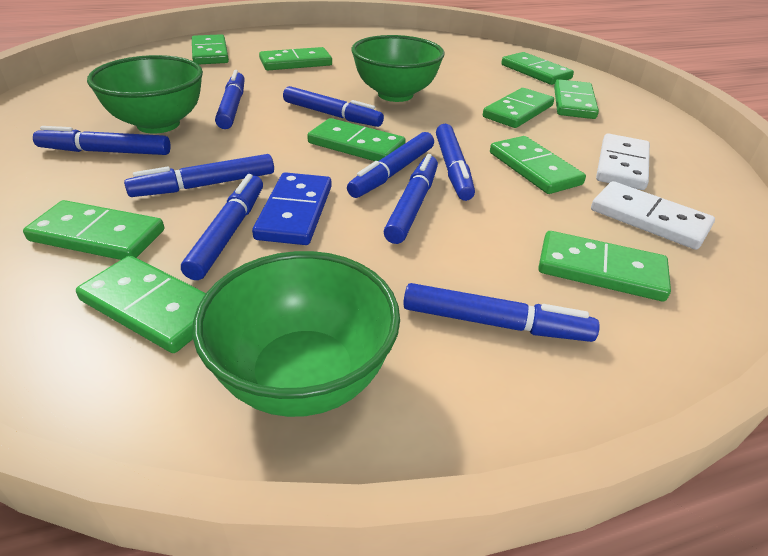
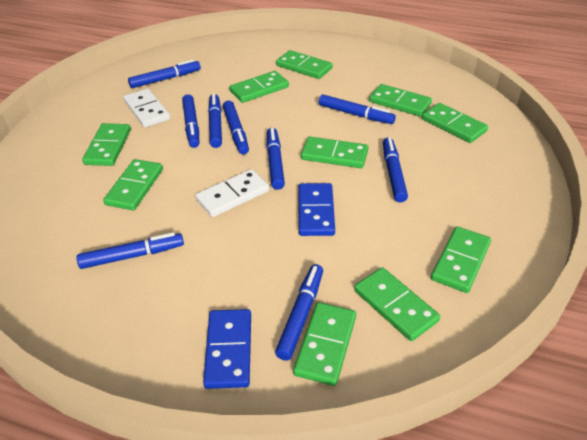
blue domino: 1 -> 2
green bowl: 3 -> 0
--
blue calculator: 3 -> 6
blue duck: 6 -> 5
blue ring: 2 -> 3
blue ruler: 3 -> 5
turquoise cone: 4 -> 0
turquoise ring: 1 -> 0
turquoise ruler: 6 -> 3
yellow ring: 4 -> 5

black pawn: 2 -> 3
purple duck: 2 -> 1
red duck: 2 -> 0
---
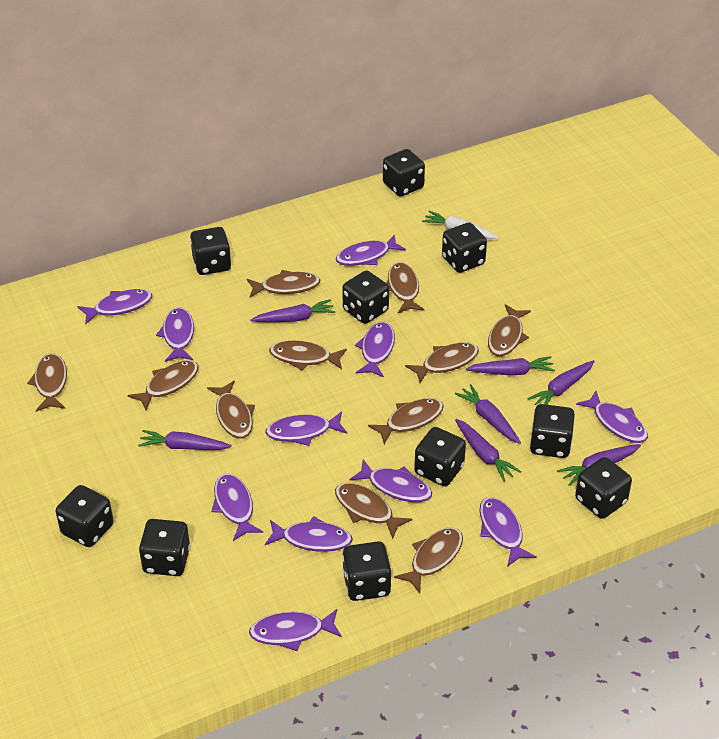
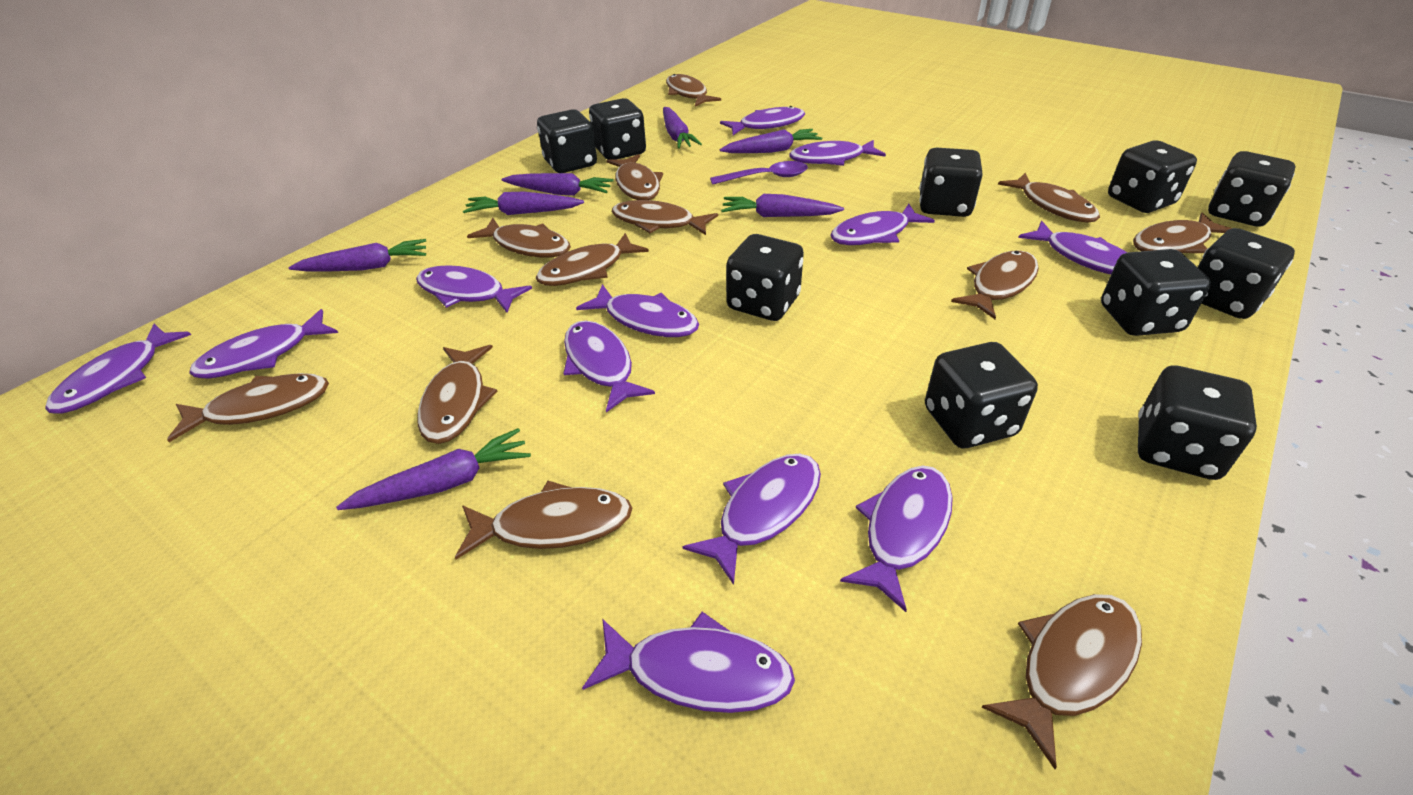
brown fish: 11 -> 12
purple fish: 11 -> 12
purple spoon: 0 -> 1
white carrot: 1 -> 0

TASK DIRECTIONS: Taking the lines above, repeat exactly those from the line that contains "turquoise ruler: 6 -> 3" through the line that contains "red duck: 2 -> 0", and both of those lines as well. Include nothing else.

EXPECTED ANSWER:
turquoise ruler: 6 -> 3
yellow ring: 4 -> 5

black pawn: 2 -> 3
purple duck: 2 -> 1
red duck: 2 -> 0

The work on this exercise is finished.